• What needs to be done:
Print the entries underneath word for word, omitting whatever pictures they contain.
───── Records for this task ─────
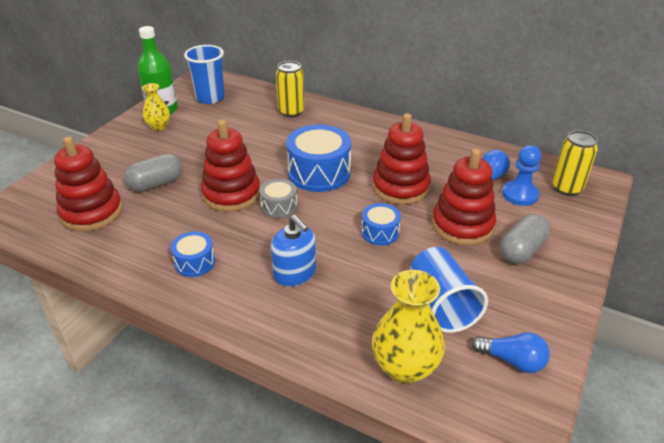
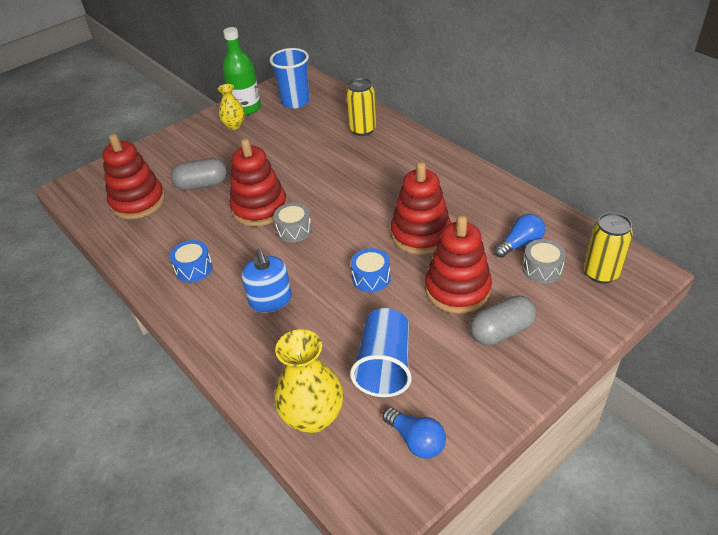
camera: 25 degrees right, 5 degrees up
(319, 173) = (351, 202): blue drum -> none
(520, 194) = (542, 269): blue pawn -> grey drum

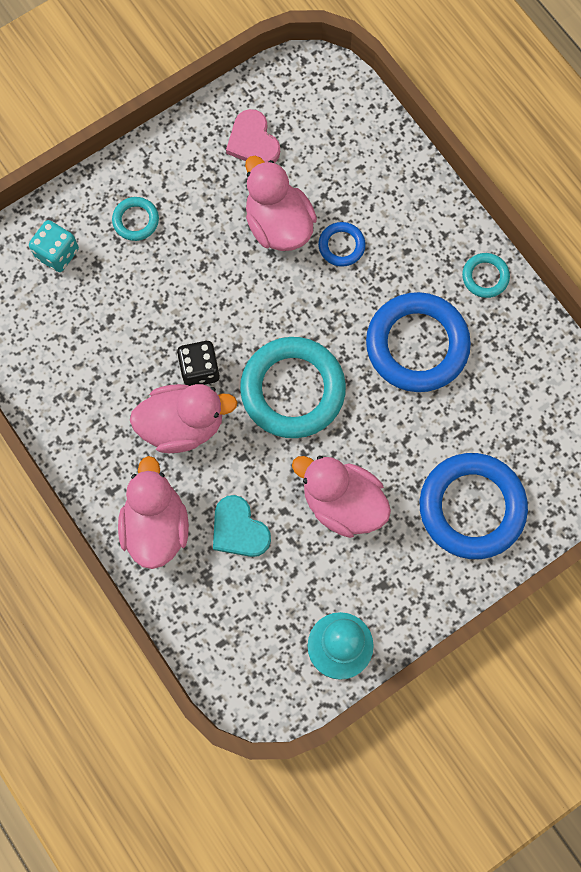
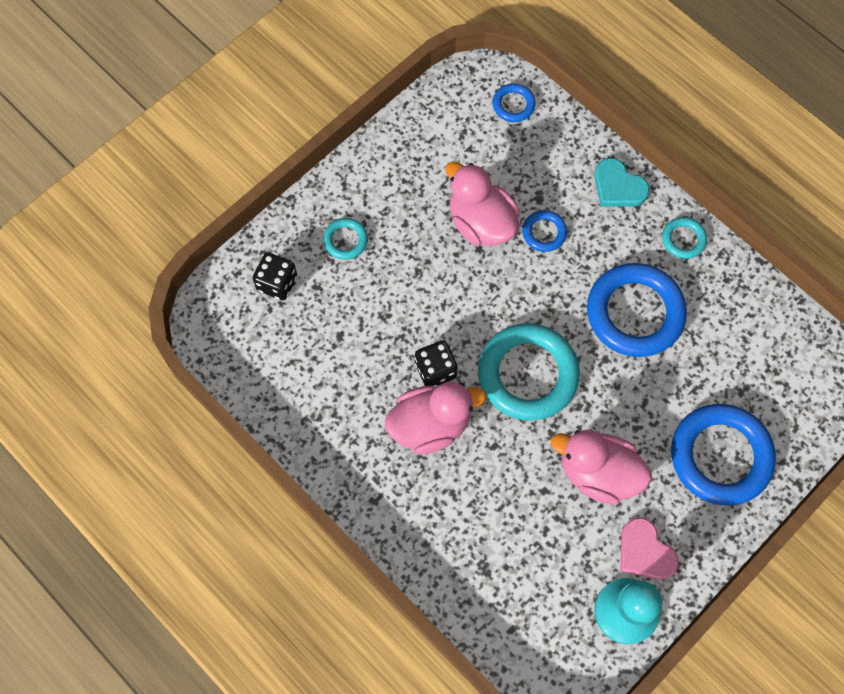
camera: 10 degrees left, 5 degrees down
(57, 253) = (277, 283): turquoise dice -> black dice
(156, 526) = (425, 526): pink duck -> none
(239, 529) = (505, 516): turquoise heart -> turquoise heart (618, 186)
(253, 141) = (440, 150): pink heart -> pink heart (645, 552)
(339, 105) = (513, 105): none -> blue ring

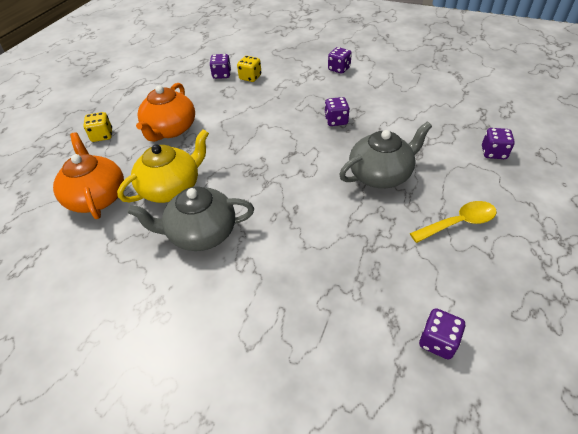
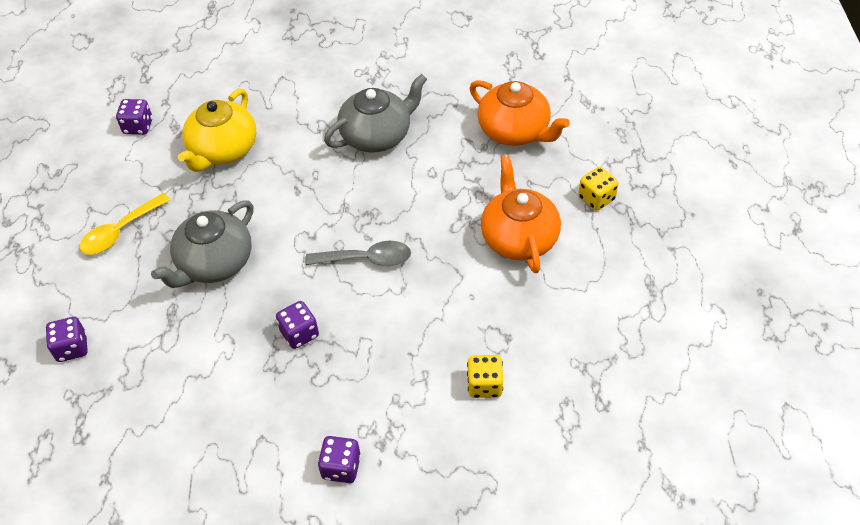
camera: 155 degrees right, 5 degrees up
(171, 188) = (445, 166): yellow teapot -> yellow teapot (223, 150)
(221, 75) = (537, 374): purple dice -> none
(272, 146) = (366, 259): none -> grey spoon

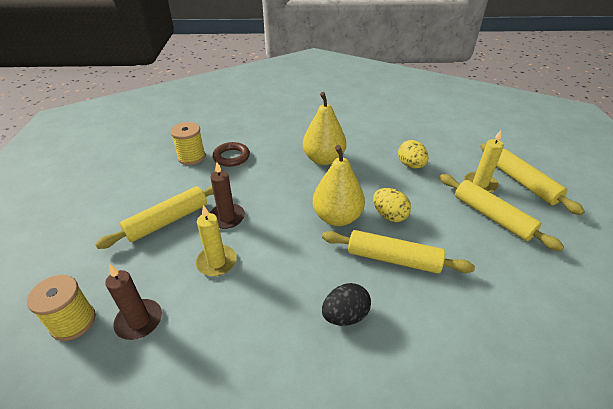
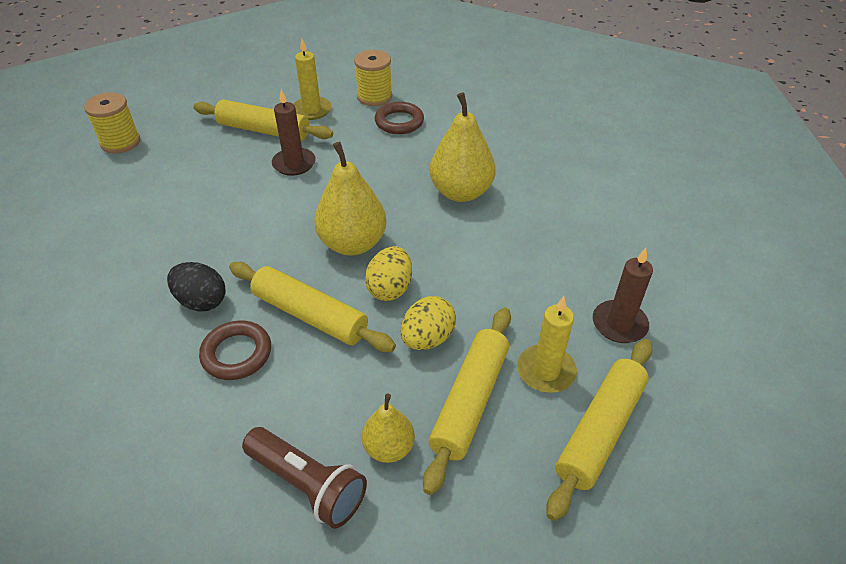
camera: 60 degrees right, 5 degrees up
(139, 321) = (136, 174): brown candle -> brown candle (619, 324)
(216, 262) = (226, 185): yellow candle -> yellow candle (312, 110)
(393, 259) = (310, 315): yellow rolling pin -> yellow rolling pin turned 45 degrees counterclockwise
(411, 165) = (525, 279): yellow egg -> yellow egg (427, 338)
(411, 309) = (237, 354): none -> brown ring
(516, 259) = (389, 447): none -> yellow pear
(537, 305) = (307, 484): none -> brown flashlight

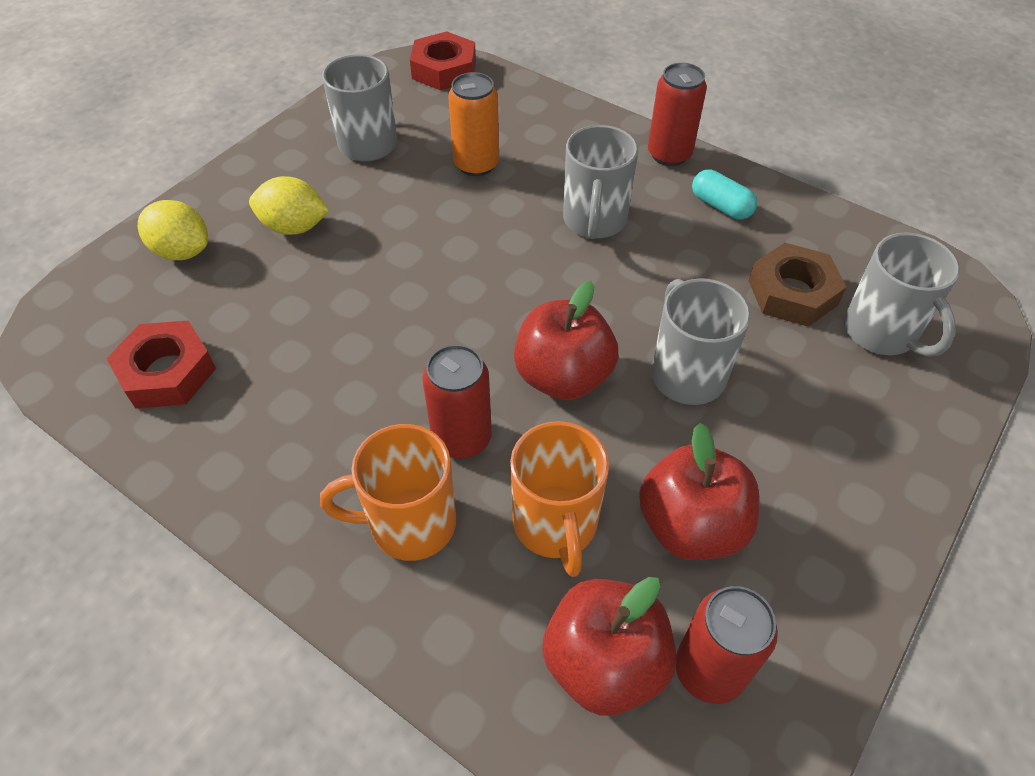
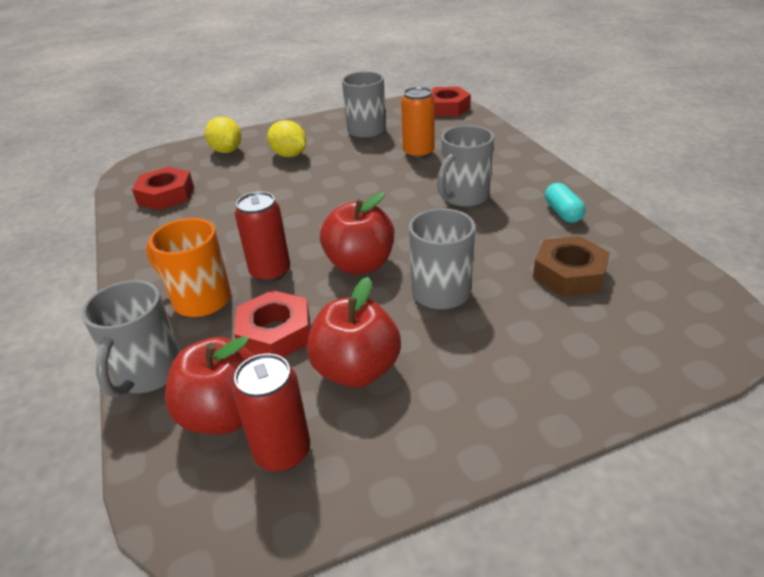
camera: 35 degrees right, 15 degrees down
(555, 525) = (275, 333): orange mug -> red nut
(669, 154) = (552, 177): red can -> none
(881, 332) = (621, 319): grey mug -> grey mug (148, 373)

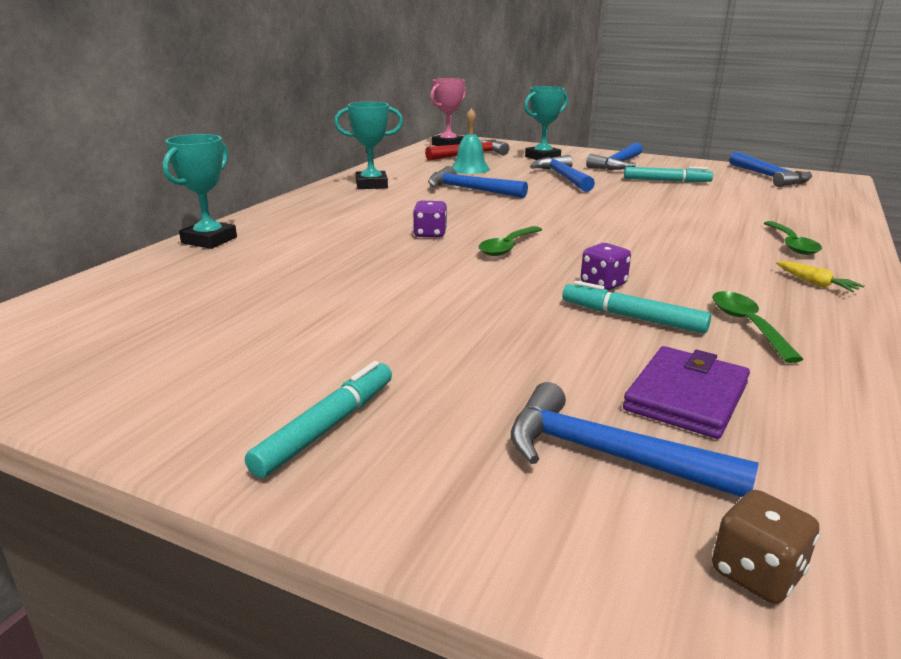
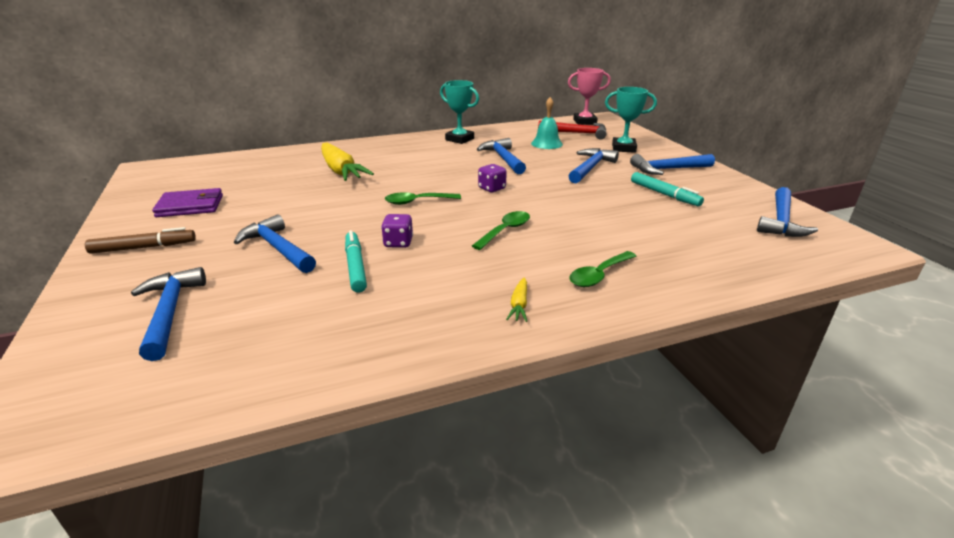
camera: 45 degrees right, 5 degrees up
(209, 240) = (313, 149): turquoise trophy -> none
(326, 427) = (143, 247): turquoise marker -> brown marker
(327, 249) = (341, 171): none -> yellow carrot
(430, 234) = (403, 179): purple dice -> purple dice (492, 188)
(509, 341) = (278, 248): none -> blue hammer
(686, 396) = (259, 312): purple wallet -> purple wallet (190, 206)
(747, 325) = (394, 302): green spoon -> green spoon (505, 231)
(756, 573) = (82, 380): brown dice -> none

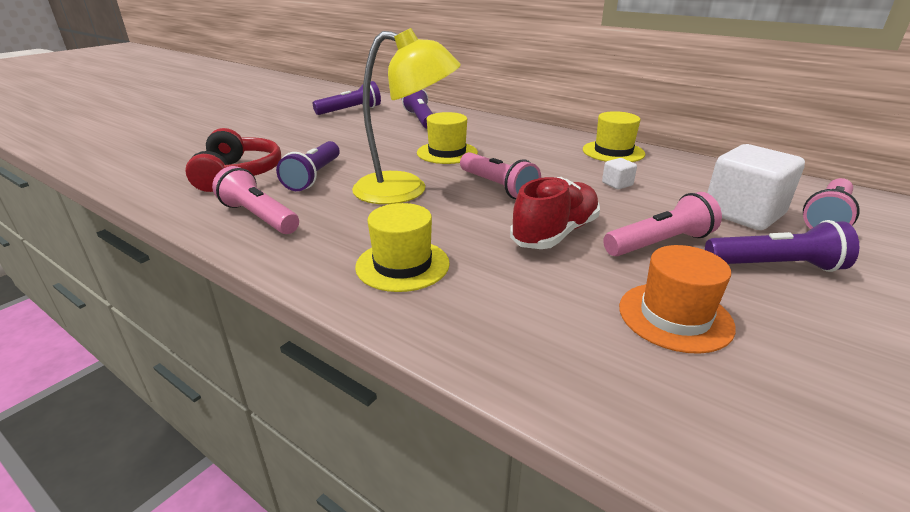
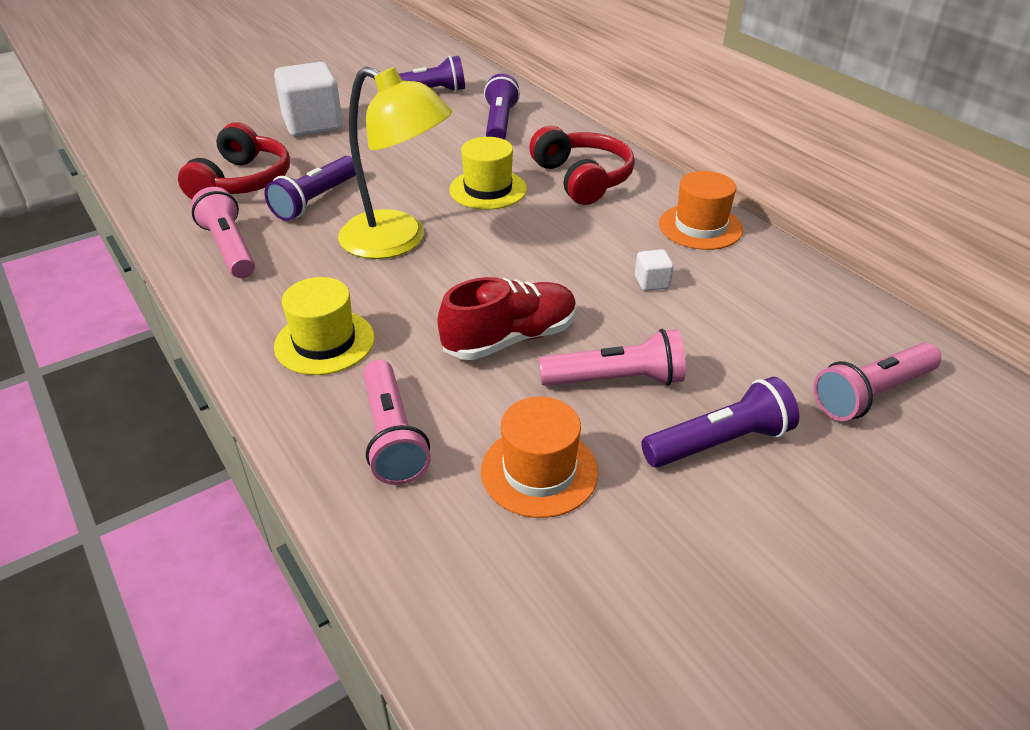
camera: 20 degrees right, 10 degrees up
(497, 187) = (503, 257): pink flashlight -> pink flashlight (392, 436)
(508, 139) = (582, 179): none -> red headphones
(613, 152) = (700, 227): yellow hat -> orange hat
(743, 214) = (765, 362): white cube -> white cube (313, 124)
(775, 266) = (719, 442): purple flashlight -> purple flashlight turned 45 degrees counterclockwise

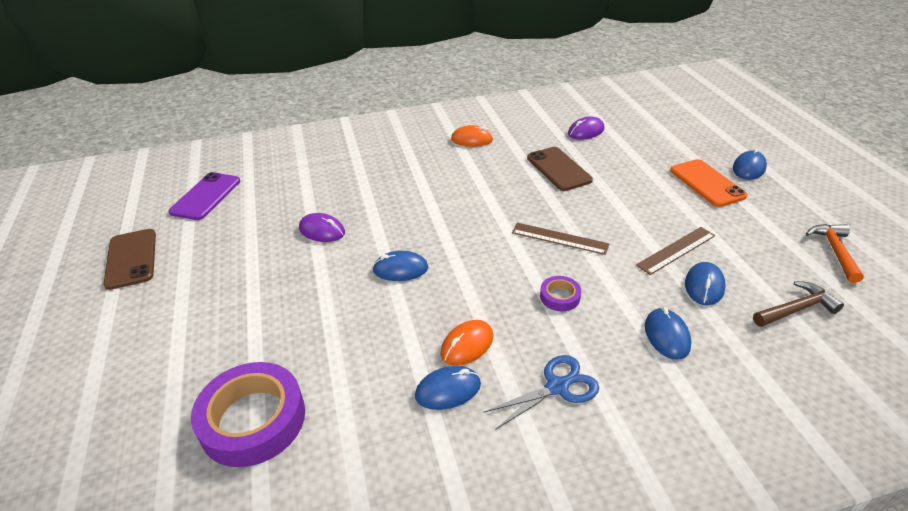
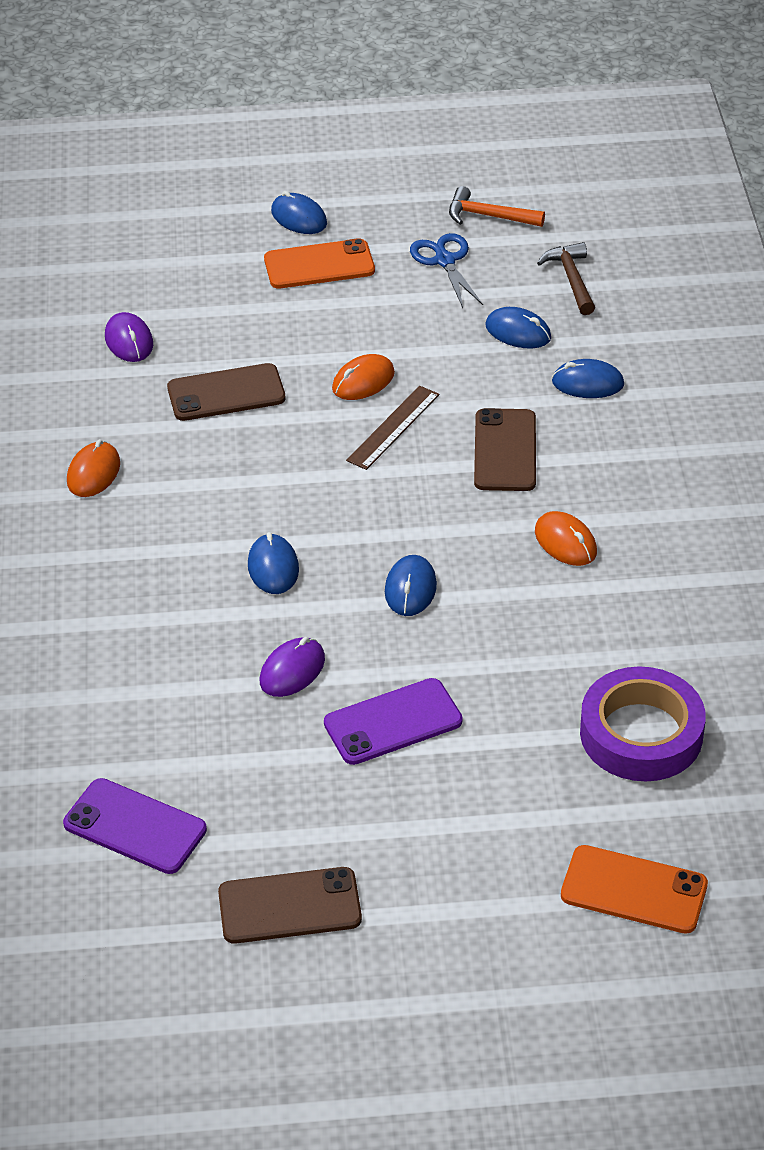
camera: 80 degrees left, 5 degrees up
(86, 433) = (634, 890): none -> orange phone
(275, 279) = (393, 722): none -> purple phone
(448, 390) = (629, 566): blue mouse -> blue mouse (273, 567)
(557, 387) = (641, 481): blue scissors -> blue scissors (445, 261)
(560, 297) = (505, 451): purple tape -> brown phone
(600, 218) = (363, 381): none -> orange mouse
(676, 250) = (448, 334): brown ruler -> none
─────
• Your response:
camera: 25 degrees right, 5 degrees up
(319, 173) = (351, 202): blue drum -> none
(520, 194) = (542, 269): blue pawn -> grey drum

camera: 10 degrees left, 5 degrees down
(57, 253) = (277, 283): turquoise dice -> black dice
(156, 526) = (425, 526): pink duck -> none
(239, 529) = (505, 516): turquoise heart -> turquoise heart (618, 186)
(253, 141) = (440, 150): pink heart -> pink heart (645, 552)
(339, 105) = (513, 105): none -> blue ring

camera: 155 degrees right, 5 degrees up
(171, 188) = (445, 166): yellow teapot -> yellow teapot (223, 150)
(221, 75) = (537, 374): purple dice -> none
(272, 146) = (366, 259): none -> grey spoon

camera: 60 degrees right, 5 degrees up
(139, 321) = (136, 174): brown candle -> brown candle (619, 324)
(216, 262) = (226, 185): yellow candle -> yellow candle (312, 110)
(393, 259) = (310, 315): yellow rolling pin -> yellow rolling pin turned 45 degrees counterclockwise
(411, 165) = (525, 279): yellow egg -> yellow egg (427, 338)
(411, 309) = (237, 354): none -> brown ring
(516, 259) = (389, 447): none -> yellow pear
(537, 305) = (307, 484): none -> brown flashlight

camera: 35 degrees right, 15 degrees down
(555, 525) = (275, 333): orange mug -> red nut
(669, 154) = (552, 177): red can -> none
(881, 332) = (621, 319): grey mug -> grey mug (148, 373)

camera: 45 degrees right, 5 degrees up
(209, 240) = (313, 149): turquoise trophy -> none
(326, 427) = (143, 247): turquoise marker -> brown marker
(327, 249) = (341, 171): none -> yellow carrot
(430, 234) = (403, 179): purple dice -> purple dice (492, 188)
(509, 341) = (278, 248): none -> blue hammer
(686, 396) = (259, 312): purple wallet -> purple wallet (190, 206)
(747, 325) = (394, 302): green spoon -> green spoon (505, 231)
(756, 573) = (82, 380): brown dice -> none

camera: 20 degrees right, 10 degrees up
(497, 187) = (503, 257): pink flashlight -> pink flashlight (392, 436)
(508, 139) = (582, 179): none -> red headphones
(613, 152) = (700, 227): yellow hat -> orange hat
(743, 214) = (765, 362): white cube -> white cube (313, 124)
(775, 266) = (719, 442): purple flashlight -> purple flashlight turned 45 degrees counterclockwise

camera: 80 degrees left, 5 degrees up
(86, 433) = (634, 890): none -> orange phone
(275, 279) = (393, 722): none -> purple phone
(448, 390) = (629, 566): blue mouse -> blue mouse (273, 567)
(557, 387) = (641, 481): blue scissors -> blue scissors (445, 261)
(560, 297) = (505, 451): purple tape -> brown phone
(600, 218) = (363, 381): none -> orange mouse
(676, 250) = (448, 334): brown ruler -> none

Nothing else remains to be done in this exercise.